┏━━
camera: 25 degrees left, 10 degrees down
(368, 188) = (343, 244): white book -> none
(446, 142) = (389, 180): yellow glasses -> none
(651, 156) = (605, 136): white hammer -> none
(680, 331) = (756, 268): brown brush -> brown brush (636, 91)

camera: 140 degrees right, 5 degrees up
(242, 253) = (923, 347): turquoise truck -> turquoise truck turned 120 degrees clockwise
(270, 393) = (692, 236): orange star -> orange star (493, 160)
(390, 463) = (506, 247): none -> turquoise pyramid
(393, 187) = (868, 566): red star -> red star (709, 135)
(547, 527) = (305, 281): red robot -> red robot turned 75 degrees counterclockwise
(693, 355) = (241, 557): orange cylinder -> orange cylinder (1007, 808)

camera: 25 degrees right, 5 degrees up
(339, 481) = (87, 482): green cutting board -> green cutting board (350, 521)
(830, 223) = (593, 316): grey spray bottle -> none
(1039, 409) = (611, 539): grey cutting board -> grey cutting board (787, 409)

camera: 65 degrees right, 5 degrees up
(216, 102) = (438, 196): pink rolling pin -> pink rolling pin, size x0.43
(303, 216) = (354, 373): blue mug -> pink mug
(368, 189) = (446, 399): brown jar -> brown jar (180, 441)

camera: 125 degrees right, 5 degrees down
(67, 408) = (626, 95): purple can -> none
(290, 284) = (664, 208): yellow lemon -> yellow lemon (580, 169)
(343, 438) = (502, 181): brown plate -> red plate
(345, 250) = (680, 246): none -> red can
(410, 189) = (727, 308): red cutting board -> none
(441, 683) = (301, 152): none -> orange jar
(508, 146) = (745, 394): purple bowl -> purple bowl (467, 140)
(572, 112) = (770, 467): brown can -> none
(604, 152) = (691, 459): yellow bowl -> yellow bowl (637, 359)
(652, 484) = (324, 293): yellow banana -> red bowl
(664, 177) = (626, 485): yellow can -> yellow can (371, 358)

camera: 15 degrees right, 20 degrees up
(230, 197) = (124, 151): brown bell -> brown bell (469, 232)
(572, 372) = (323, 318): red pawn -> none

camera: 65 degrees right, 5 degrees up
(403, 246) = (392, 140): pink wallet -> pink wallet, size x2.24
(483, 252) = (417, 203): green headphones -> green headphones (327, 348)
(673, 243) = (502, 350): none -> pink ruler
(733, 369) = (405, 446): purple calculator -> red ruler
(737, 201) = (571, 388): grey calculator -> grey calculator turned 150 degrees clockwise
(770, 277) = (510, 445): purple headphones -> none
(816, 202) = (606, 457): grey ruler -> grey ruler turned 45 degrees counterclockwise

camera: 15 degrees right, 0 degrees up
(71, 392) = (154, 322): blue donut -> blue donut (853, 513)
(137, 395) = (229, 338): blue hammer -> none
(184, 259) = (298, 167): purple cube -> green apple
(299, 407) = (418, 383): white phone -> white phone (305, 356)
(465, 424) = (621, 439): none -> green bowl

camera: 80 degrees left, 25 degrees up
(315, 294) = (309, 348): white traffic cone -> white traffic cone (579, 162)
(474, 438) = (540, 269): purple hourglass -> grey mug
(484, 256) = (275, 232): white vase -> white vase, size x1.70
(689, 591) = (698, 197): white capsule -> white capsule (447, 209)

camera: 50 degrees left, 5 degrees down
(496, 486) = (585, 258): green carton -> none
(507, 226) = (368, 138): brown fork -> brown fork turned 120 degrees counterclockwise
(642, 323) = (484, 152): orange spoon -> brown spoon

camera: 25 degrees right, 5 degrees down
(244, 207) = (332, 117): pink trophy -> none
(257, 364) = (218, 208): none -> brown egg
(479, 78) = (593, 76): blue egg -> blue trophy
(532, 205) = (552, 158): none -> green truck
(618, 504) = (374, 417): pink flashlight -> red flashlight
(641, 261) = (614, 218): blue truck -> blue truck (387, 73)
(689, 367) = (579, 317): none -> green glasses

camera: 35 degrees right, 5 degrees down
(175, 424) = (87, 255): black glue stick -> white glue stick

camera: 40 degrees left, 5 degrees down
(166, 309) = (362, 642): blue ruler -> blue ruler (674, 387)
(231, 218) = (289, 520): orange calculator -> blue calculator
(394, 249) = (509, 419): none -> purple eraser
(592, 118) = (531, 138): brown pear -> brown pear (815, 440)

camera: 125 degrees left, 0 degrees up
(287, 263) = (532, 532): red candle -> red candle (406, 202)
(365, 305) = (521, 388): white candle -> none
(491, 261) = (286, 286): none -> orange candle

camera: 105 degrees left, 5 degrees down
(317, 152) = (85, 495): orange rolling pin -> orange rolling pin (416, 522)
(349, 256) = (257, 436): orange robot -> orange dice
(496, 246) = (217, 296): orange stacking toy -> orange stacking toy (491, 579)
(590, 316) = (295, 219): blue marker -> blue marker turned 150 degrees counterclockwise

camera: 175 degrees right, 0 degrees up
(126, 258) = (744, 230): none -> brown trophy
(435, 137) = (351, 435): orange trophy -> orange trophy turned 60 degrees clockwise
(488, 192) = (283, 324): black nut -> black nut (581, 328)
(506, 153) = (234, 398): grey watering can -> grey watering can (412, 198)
┗━━
= Task description =
Reproduce word for word the material above, beginning with the line that contains "(216, 102) = (438, 196): pink" and ending with the line that contains "(673, 243) = (502, 350): none -> pink ruler".

= Output below =
(216, 102) = (438, 196): pink rolling pin -> pink rolling pin, size x0.43
(303, 216) = (354, 373): blue mug -> pink mug
(368, 189) = (446, 399): brown jar -> brown jar (180, 441)

camera: 125 degrees right, 5 degrees down
(67, 408) = (626, 95): purple can -> none
(290, 284) = (664, 208): yellow lemon -> yellow lemon (580, 169)
(343, 438) = (502, 181): brown plate -> red plate
(345, 250) = (680, 246): none -> red can
(410, 189) = (727, 308): red cutting board -> none
(441, 683) = (301, 152): none -> orange jar
(508, 146) = (745, 394): purple bowl -> purple bowl (467, 140)
(572, 112) = (770, 467): brown can -> none
(604, 152) = (691, 459): yellow bowl -> yellow bowl (637, 359)
(652, 484) = (324, 293): yellow banana -> red bowl
(664, 177) = (626, 485): yellow can -> yellow can (371, 358)

camera: 15 degrees right, 20 degrees up
(230, 197) = (124, 151): brown bell -> brown bell (469, 232)
(572, 372) = (323, 318): red pawn -> none

camera: 65 degrees right, 5 degrees up
(403, 246) = (392, 140): pink wallet -> pink wallet, size x2.24
(483, 252) = (417, 203): green headphones -> green headphones (327, 348)
(673, 243) = (502, 350): none -> pink ruler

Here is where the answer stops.